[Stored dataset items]
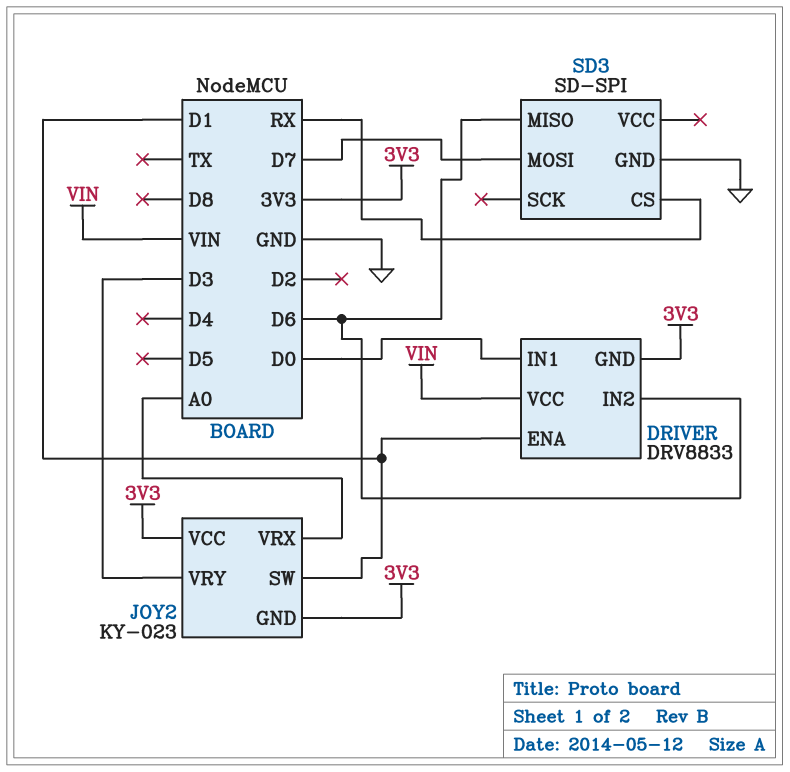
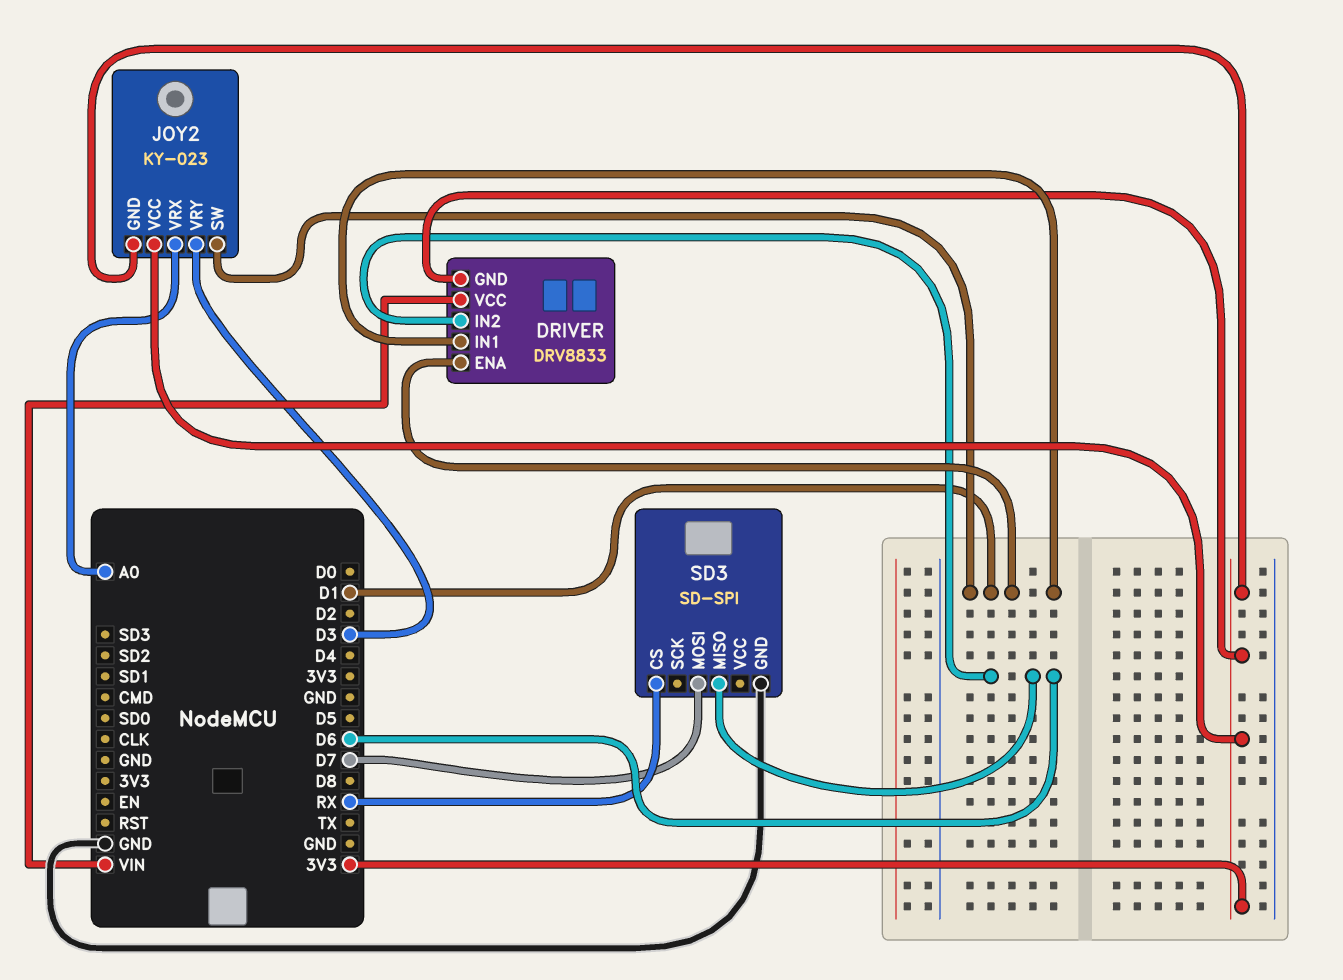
DRIVER pin IN1: D0 -> D1

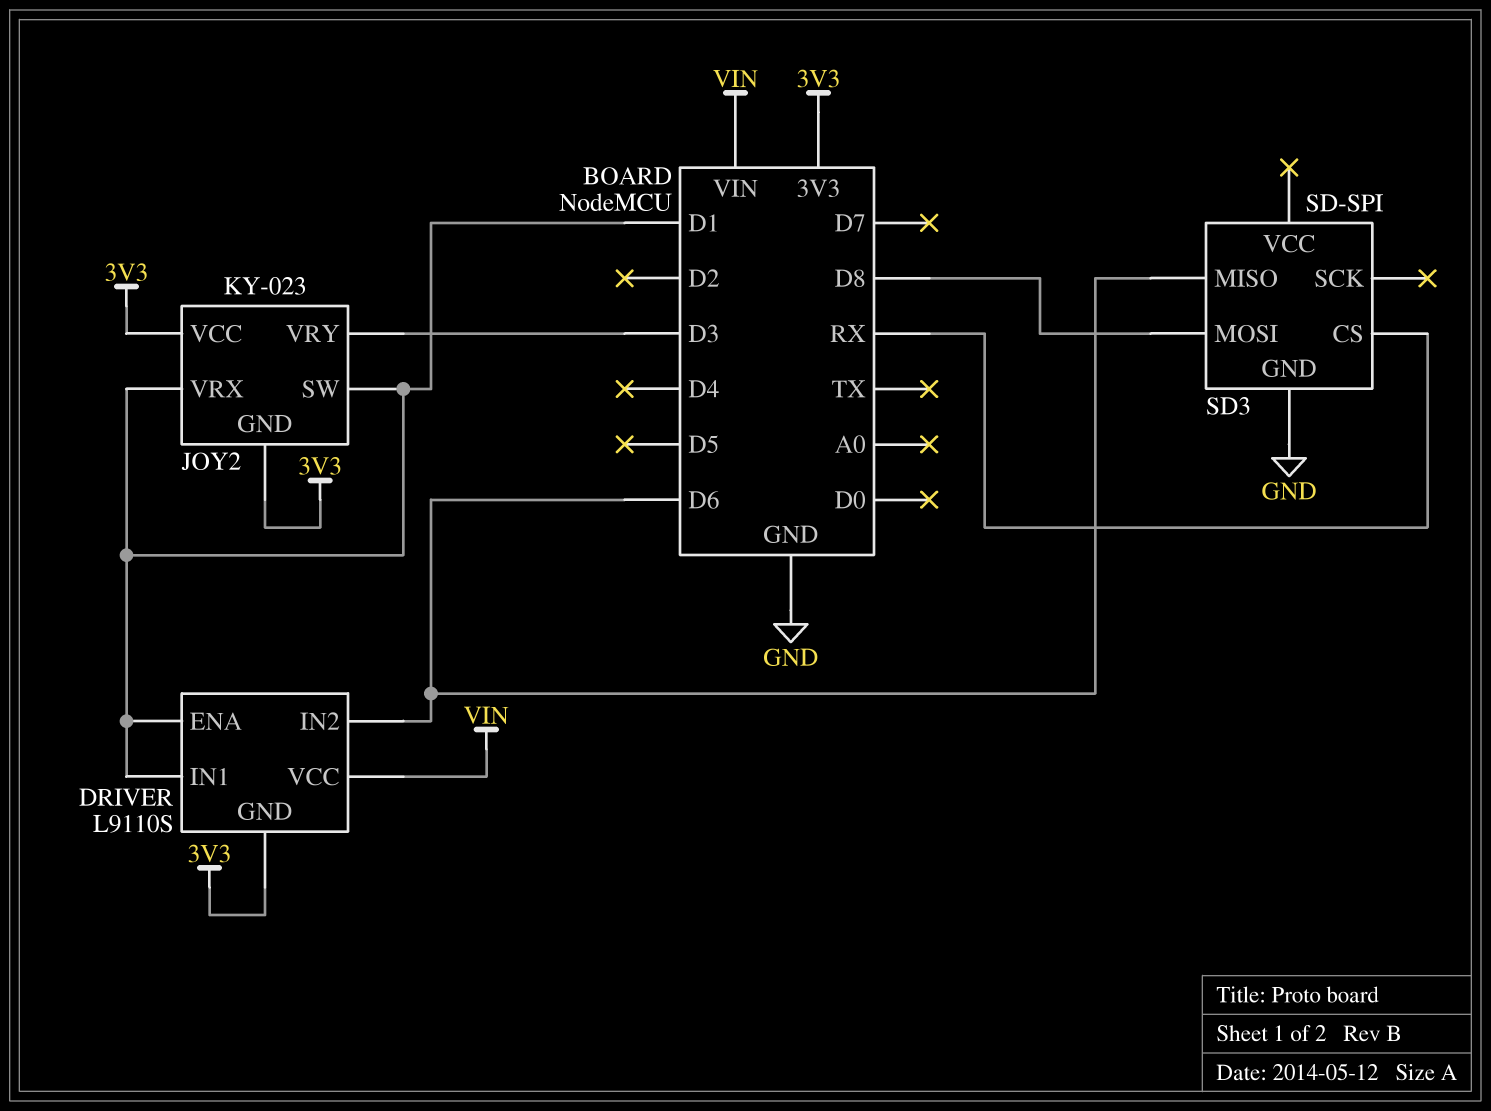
DRIVER: DRV8833 -> L9110S
JOY2 pin VRX: A0 -> D1
SD3 pin MOSI: D7 -> D8

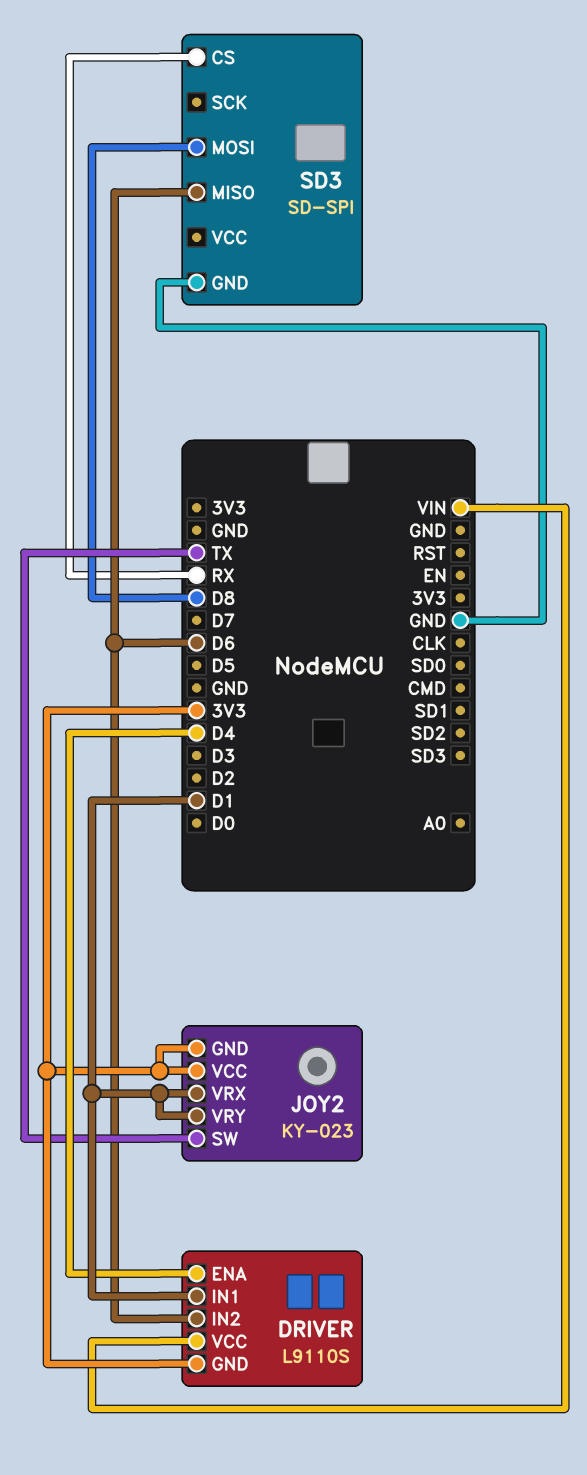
DRIVER pin ENA: D1 -> D4
JOY2 pin SW: D1 -> TX
JOY2 pin VRY: D3 -> D1

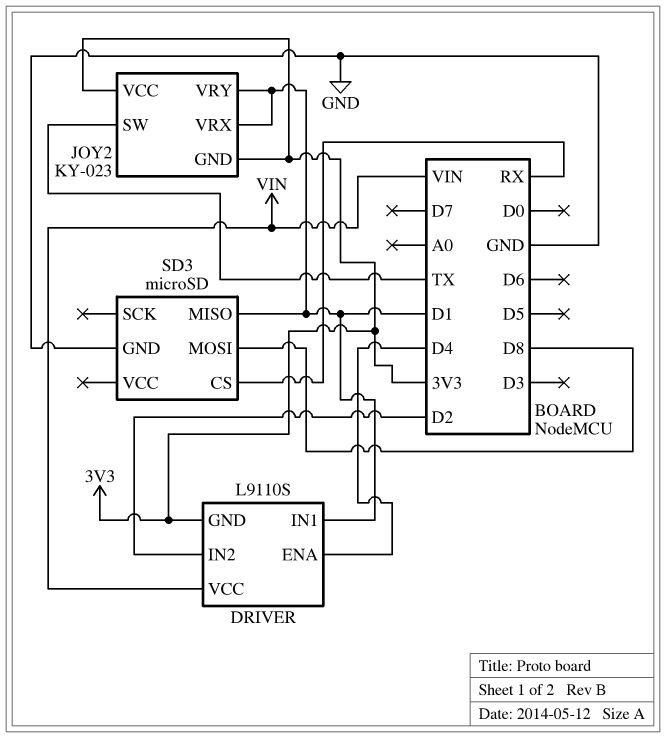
DRIVER pin IN2: D6 -> D2
SD3: SD-SPI -> microSD
SD3 pin MISO: D6 -> D1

--- What to do ---
Set every entry down again exactly as written, and omit the images.

--- Solution for this task ---
DRIVER pin IN1: D0 -> D1

DRIVER: DRV8833 -> L9110S
JOY2 pin VRX: A0 -> D1
SD3 pin MOSI: D7 -> D8

DRIVER pin ENA: D1 -> D4
JOY2 pin SW: D1 -> TX
JOY2 pin VRY: D3 -> D1

DRIVER pin IN2: D6 -> D2
SD3: SD-SPI -> microSD
SD3 pin MISO: D6 -> D1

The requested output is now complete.